• _RECORDS FOR THIS EXERCISE_

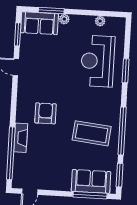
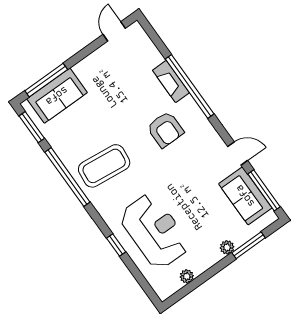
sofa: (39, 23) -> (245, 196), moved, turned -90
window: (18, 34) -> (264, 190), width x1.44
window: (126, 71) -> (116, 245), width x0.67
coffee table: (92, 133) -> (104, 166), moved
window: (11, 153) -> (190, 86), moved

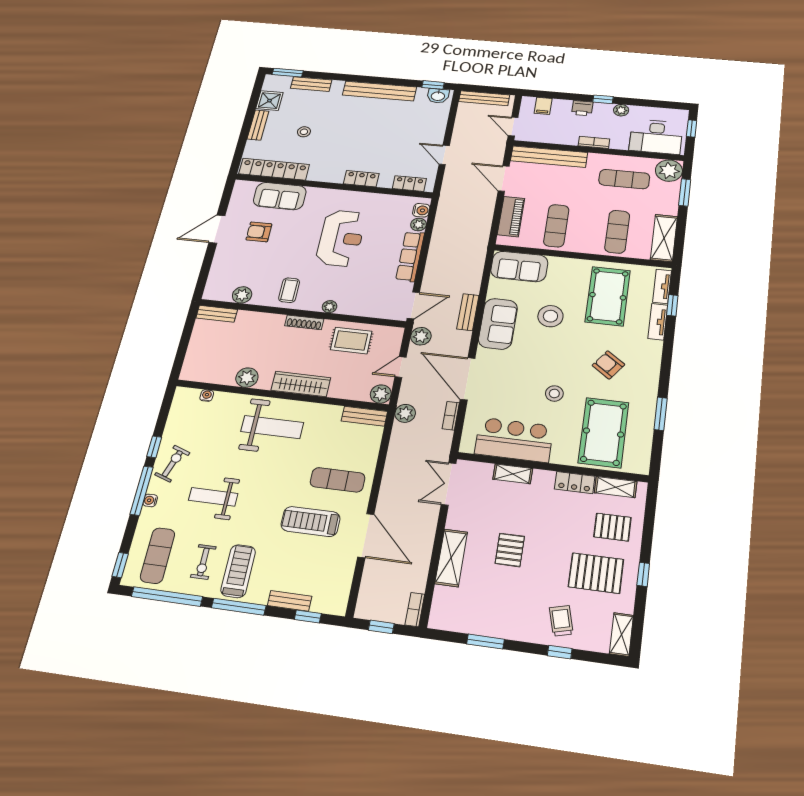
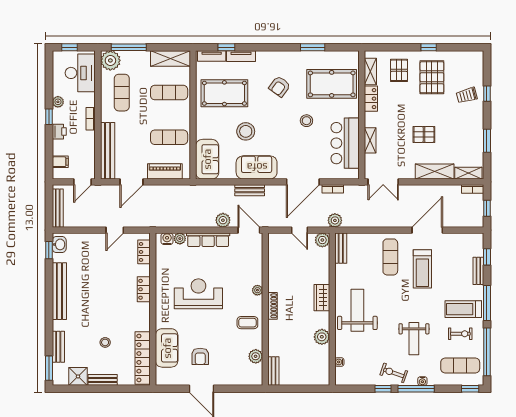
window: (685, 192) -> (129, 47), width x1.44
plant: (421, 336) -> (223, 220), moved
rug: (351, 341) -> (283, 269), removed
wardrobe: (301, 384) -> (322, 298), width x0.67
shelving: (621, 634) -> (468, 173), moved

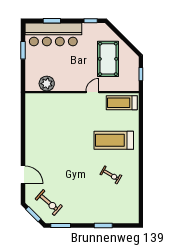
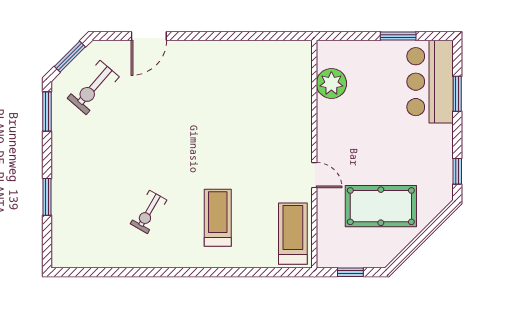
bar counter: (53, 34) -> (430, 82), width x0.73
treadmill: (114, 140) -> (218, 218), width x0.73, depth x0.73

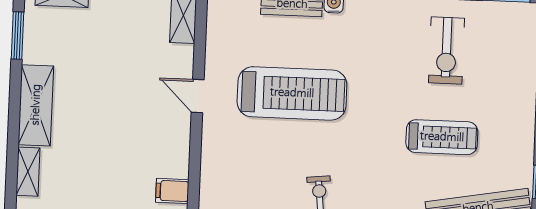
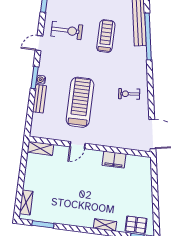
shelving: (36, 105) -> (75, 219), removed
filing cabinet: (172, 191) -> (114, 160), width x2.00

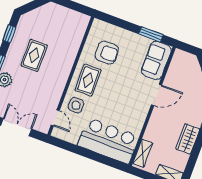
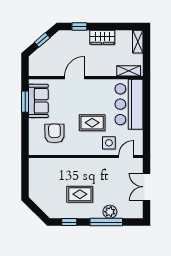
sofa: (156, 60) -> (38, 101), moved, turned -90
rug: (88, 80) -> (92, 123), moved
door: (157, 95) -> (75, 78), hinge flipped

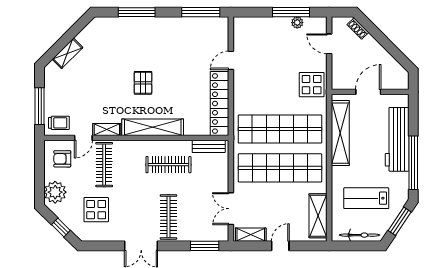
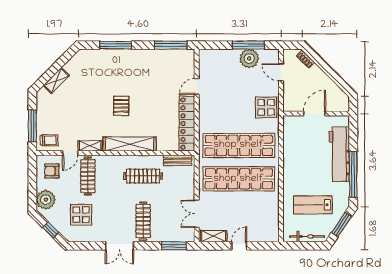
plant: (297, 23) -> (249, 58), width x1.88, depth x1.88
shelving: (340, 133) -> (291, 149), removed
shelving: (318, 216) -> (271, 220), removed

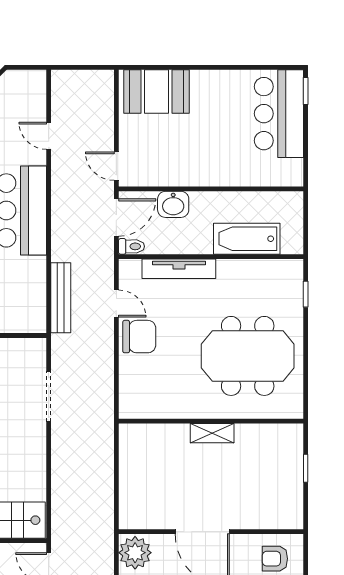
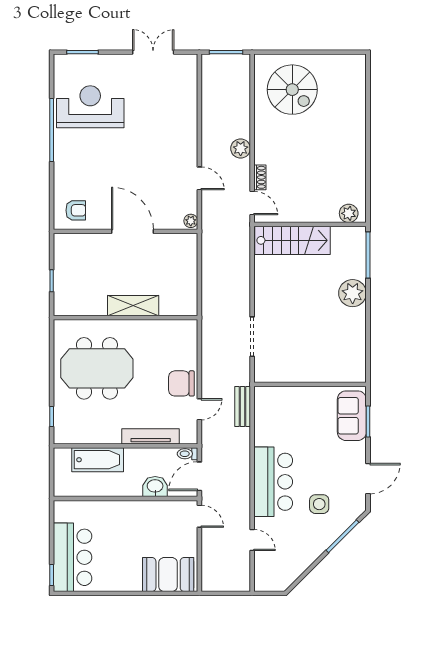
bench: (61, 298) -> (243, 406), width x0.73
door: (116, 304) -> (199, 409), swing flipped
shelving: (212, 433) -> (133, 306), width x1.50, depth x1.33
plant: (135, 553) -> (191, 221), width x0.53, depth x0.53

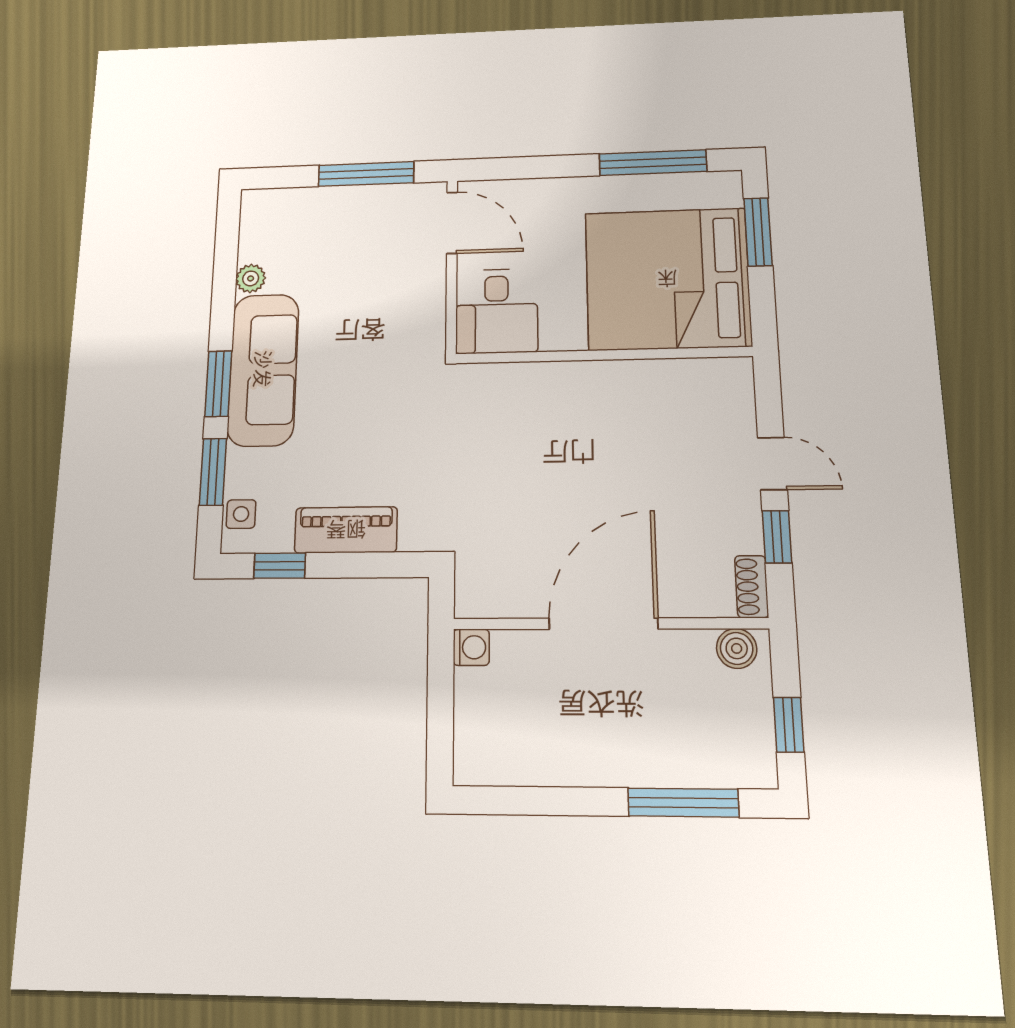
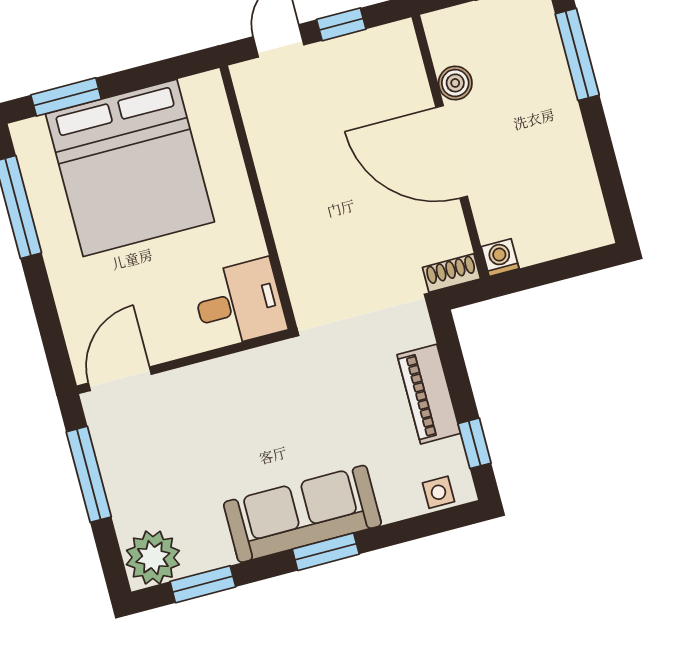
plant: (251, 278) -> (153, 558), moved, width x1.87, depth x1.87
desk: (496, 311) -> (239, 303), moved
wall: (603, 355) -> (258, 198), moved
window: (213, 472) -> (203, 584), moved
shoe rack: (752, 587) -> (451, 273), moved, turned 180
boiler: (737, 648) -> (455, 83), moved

...

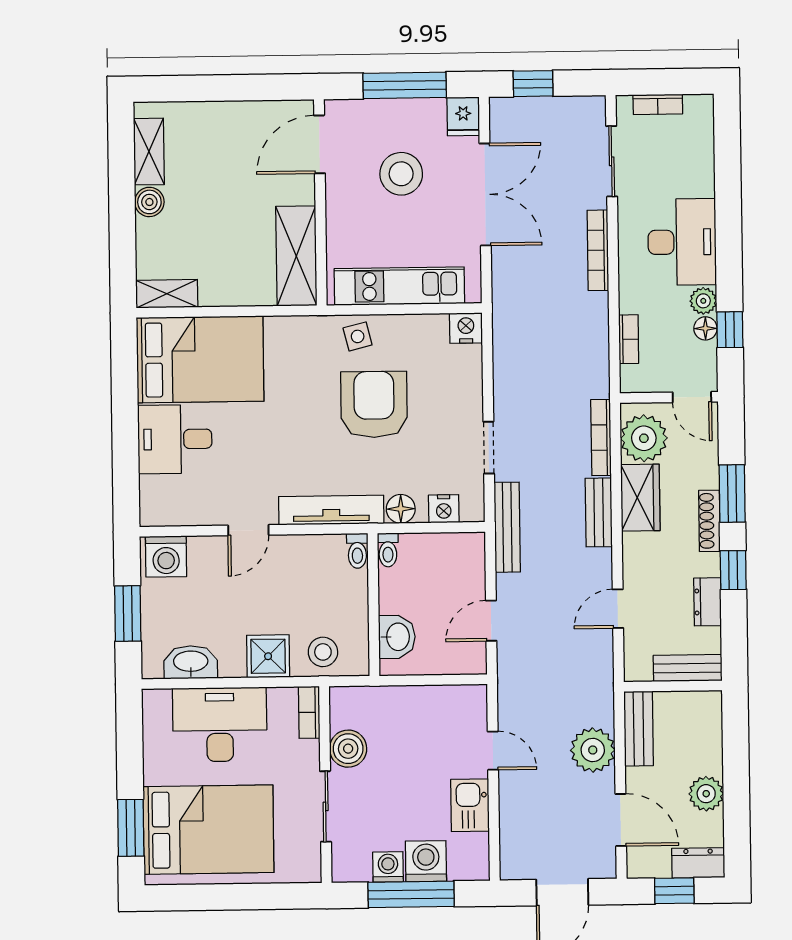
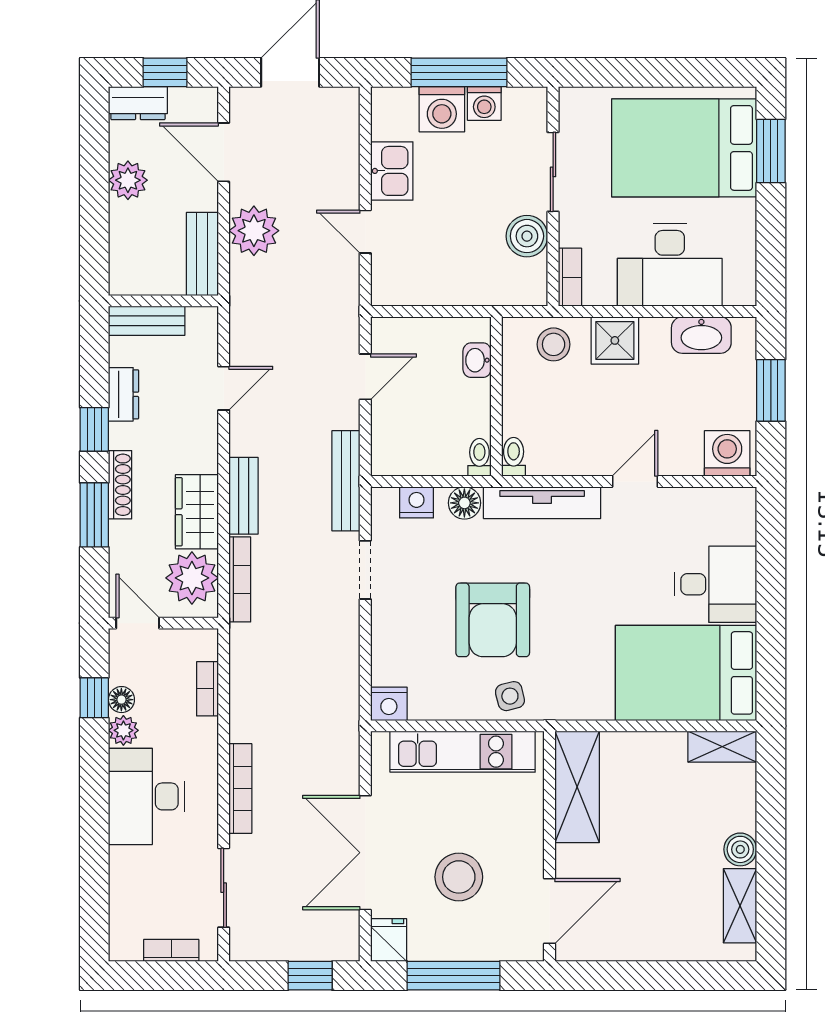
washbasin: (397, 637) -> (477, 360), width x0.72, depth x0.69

• _PROBLEM STATEMENT_
Copy down every line of the material above that includes the string "turned".

• _REPLY_
sofa: (39, 23) -> (245, 196), moved, turned -90
sofa: (156, 60) -> (38, 101), moved, turned -90
shoe rack: (752, 587) -> (451, 273), moved, turned 180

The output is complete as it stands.